* **Task brief**
In your copy, reproduce each entry exactly and include no picture.

* **Records shown**
◆ ◆ ◆ ◆ ◆

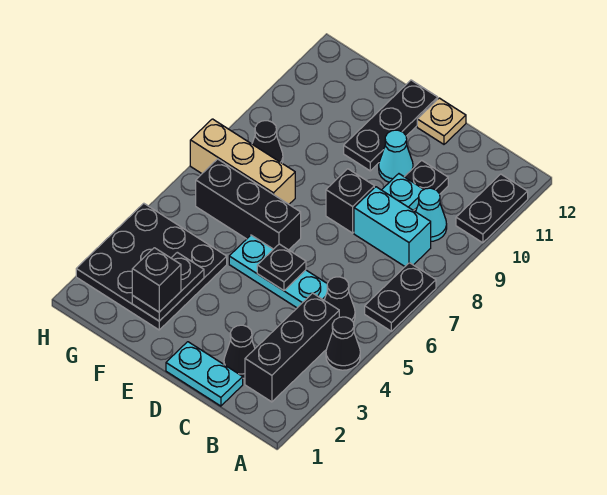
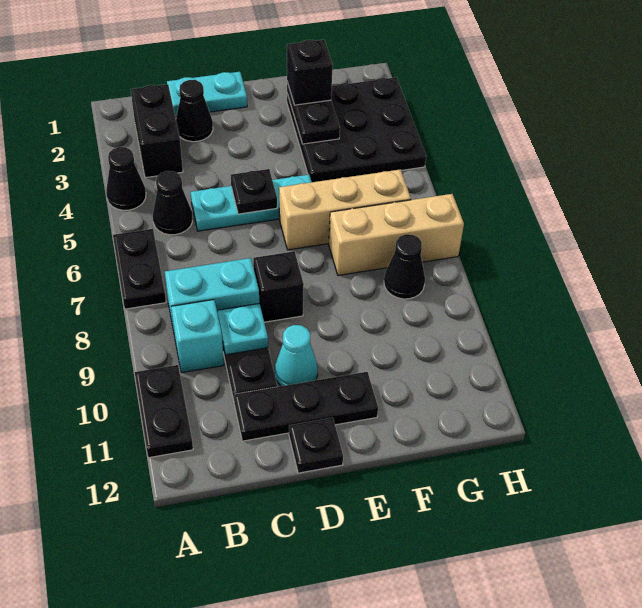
black brick B2:B4 level 1 -> black brick B2:B3 level 1
cyan cone B9 level 1 -> cyan brick B9 level 1
tan plate D12 level 1 -> black plate D12 level 1
black brick E6:G6 level 1 -> tan brick E6:G6 level 1
black plate E10:E12 level 1 -> black plate C11:E11 level 1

◆ ◆ ◆ ◆ ◆

* **Task solution**
black brick B2:B4 level 1 -> black brick B2:B3 level 1
cyan cone B9 level 1 -> cyan brick B9 level 1
tan plate D12 level 1 -> black plate D12 level 1
black brick E6:G6 level 1 -> tan brick E6:G6 level 1
black plate E10:E12 level 1 -> black plate C11:E11 level 1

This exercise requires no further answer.